WHAT YOU SHOULD DO: What is needed is every line of the data that includes the word "shape". Please copy each one.

*** INPUT DATA ***

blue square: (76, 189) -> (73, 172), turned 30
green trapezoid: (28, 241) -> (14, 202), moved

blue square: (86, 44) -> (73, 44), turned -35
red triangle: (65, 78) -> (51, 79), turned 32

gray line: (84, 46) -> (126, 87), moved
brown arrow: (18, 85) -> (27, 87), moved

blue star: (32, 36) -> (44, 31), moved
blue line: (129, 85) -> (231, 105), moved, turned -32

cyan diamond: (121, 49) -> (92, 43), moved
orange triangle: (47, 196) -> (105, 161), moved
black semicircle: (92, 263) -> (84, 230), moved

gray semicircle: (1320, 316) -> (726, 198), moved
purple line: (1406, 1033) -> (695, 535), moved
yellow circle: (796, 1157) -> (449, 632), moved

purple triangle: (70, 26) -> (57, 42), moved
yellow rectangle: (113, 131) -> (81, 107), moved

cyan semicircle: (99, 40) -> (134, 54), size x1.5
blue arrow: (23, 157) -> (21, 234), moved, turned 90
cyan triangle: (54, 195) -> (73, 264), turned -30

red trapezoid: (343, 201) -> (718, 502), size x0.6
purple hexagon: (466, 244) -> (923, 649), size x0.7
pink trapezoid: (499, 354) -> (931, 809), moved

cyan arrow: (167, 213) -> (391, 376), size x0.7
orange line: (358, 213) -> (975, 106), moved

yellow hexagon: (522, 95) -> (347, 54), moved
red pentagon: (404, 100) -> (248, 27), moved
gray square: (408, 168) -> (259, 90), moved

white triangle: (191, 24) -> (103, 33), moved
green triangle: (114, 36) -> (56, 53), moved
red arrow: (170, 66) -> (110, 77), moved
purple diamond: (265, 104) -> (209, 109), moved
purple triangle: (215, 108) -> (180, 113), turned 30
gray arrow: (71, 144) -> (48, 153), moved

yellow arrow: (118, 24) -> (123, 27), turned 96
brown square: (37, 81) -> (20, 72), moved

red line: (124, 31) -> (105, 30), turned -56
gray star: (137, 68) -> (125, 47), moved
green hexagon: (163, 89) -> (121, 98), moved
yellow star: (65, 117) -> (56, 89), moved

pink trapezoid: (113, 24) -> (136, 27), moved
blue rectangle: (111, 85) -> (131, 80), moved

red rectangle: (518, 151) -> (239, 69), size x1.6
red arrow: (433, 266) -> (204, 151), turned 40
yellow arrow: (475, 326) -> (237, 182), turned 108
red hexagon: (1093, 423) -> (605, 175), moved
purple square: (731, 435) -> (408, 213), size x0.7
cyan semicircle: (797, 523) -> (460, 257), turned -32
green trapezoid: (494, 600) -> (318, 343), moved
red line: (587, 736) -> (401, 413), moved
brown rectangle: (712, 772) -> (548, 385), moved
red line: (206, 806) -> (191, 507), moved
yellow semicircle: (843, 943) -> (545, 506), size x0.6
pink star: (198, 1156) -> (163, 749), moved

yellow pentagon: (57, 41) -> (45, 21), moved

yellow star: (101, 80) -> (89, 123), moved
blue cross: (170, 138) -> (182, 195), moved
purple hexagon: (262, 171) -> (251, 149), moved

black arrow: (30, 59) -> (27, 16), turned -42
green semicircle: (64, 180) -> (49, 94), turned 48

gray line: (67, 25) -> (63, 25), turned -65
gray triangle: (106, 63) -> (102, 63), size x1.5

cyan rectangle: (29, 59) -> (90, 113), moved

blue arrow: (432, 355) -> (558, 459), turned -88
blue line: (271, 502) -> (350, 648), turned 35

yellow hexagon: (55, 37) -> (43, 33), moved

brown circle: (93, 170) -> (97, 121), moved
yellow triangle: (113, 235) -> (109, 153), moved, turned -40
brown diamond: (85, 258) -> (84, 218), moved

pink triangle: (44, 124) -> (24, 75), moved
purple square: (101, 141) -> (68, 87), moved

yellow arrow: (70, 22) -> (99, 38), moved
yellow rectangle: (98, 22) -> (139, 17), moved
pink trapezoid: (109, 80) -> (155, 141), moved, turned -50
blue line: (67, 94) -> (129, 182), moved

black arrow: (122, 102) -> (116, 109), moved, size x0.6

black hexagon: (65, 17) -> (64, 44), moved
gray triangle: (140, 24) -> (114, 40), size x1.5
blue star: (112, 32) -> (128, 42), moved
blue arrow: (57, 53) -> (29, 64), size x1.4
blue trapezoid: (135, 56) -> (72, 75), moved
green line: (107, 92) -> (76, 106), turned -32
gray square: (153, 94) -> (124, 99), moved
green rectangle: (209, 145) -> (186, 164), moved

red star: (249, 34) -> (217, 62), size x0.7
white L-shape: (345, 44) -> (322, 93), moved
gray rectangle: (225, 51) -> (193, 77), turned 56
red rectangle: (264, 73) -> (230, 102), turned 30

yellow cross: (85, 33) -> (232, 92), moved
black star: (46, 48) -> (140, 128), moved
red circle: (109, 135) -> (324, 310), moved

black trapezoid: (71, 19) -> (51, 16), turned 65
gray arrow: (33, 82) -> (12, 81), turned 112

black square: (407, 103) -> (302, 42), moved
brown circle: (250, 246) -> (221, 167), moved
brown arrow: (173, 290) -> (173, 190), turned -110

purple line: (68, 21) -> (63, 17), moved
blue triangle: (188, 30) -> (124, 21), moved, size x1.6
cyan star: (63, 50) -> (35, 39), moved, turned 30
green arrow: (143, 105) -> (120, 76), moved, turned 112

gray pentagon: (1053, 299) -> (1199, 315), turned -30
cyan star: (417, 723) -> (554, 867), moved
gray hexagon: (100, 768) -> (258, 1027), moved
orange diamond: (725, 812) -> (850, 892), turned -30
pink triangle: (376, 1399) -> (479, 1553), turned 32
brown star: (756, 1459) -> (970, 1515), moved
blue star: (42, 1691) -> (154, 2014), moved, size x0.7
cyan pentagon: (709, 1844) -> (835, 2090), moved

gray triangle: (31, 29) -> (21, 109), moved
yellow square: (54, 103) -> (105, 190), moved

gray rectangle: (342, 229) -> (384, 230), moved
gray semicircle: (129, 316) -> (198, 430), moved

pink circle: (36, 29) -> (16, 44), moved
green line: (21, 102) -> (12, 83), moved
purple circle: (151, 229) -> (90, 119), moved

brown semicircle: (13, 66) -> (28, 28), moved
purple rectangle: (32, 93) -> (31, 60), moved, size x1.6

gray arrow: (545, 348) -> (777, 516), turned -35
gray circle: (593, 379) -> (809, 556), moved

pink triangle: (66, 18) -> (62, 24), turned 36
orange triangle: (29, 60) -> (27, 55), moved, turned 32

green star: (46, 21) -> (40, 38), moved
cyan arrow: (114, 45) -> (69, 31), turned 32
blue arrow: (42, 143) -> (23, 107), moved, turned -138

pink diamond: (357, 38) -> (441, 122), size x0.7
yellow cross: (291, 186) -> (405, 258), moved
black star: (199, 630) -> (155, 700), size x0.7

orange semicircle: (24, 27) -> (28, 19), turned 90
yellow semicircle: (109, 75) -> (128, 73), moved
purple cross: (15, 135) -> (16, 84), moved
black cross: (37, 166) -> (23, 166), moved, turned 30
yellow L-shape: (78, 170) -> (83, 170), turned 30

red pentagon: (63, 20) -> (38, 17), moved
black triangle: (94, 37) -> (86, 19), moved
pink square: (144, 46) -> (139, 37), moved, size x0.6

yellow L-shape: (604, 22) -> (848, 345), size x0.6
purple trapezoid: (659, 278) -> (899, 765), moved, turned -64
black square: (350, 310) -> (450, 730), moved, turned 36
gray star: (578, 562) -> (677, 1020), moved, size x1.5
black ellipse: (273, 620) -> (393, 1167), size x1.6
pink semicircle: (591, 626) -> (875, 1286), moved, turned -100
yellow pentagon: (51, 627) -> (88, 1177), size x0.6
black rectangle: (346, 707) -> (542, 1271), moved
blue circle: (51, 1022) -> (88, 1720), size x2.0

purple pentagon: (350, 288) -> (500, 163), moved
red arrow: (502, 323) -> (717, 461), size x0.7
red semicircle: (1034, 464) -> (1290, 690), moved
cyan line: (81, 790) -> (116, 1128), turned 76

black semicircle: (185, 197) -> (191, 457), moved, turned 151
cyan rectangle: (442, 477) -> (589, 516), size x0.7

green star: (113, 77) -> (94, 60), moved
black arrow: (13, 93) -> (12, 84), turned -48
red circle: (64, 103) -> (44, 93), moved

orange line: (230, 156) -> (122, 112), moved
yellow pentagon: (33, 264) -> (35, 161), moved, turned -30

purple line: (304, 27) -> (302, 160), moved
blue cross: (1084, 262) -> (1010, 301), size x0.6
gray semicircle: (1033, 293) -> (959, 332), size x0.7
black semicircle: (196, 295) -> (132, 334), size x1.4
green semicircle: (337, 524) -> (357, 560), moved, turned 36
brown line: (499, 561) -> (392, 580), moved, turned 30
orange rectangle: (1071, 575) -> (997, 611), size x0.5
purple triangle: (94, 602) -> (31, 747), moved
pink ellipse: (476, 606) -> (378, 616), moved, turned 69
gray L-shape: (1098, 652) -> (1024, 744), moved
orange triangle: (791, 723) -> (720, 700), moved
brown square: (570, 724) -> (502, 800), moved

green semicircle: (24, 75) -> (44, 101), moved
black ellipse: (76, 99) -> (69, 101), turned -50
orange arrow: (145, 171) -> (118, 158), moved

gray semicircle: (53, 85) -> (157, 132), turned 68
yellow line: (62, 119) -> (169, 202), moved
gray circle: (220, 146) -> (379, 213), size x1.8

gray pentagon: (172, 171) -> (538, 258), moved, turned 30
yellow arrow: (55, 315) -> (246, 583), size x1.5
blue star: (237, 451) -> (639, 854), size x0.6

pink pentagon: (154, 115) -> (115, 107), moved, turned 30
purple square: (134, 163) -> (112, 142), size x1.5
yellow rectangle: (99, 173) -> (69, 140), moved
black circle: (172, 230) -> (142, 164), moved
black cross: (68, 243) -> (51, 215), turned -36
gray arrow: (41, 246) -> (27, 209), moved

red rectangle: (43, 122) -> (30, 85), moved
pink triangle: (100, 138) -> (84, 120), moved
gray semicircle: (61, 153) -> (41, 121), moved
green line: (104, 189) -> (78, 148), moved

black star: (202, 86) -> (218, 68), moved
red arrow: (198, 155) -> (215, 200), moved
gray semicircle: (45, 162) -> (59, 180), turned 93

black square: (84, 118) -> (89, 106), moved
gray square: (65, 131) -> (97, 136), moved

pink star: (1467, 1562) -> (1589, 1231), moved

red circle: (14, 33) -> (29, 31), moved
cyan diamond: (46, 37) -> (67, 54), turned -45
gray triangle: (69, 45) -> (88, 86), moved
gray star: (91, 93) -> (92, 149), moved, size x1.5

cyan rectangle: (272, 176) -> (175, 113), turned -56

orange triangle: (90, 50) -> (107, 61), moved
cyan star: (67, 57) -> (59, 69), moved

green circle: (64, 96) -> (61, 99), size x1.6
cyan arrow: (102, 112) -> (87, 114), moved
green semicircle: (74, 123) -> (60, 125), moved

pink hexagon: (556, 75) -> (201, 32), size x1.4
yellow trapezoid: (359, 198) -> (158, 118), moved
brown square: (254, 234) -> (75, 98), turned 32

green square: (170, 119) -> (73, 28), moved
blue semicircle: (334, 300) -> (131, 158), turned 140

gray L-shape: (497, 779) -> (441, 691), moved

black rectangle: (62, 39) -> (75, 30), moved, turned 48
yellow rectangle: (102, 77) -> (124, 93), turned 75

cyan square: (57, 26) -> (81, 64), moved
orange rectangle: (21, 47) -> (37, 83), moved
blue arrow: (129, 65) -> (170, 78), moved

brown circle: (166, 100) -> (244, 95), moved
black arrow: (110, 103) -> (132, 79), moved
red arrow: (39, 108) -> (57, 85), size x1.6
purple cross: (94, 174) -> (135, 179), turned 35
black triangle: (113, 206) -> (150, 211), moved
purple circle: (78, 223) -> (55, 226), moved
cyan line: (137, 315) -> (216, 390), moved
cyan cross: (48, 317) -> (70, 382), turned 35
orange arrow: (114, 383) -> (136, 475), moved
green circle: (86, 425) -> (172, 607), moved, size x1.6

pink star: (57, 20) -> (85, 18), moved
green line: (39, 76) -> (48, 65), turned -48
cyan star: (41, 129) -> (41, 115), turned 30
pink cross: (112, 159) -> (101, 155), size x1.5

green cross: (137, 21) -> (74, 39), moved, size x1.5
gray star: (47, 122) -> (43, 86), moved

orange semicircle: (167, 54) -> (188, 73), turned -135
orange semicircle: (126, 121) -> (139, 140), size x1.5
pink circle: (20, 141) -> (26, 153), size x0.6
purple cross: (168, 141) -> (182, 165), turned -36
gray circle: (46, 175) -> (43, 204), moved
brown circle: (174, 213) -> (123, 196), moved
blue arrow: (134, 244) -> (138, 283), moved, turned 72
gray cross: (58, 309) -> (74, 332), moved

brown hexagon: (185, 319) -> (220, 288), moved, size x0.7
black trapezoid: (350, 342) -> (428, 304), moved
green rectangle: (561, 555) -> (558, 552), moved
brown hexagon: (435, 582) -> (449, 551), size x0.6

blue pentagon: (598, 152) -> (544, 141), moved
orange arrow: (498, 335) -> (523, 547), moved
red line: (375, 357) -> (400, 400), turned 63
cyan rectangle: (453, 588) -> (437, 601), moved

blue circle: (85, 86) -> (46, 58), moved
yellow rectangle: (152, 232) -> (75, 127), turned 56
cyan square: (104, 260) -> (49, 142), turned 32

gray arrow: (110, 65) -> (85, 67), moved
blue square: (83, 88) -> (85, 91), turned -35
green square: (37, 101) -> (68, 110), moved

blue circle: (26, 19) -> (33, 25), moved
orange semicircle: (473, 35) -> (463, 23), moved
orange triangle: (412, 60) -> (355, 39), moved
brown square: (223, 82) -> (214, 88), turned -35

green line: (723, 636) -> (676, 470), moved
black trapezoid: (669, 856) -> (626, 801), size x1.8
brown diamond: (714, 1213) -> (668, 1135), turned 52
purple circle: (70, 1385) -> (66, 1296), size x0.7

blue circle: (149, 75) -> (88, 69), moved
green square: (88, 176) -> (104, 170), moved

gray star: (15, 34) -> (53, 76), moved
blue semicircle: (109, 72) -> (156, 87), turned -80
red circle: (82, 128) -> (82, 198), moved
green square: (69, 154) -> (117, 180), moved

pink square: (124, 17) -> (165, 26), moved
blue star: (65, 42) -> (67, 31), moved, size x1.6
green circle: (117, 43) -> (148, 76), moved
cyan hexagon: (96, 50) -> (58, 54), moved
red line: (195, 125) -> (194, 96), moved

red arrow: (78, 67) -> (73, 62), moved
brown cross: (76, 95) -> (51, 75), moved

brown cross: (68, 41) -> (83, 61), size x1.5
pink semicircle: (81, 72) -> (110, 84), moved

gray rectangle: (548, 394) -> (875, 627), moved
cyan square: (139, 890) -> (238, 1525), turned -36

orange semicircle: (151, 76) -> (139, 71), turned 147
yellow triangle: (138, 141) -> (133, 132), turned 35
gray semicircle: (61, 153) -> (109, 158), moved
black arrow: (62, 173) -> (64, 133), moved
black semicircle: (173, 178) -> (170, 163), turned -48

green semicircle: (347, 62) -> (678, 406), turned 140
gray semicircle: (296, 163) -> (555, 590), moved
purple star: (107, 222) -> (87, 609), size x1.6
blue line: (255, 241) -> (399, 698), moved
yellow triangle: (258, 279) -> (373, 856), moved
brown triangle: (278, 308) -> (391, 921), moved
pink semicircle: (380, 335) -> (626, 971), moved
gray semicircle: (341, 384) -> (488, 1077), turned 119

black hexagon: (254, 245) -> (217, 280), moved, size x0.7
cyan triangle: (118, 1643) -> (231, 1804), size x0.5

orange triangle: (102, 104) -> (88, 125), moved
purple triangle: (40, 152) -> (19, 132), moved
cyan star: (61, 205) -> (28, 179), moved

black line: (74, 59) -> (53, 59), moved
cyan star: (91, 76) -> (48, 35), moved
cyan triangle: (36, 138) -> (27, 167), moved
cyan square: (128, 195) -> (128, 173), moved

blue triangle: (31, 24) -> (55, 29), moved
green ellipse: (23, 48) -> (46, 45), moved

*** End of INPUT DATA ***

SOLUTION TO THE EXERCISE:
white L-shape: (345, 44) -> (322, 93), moved
yellow L-shape: (78, 170) -> (83, 170), turned 30
yellow L-shape: (604, 22) -> (848, 345), size x0.6
gray L-shape: (1098, 652) -> (1024, 744), moved
gray L-shape: (497, 779) -> (441, 691), moved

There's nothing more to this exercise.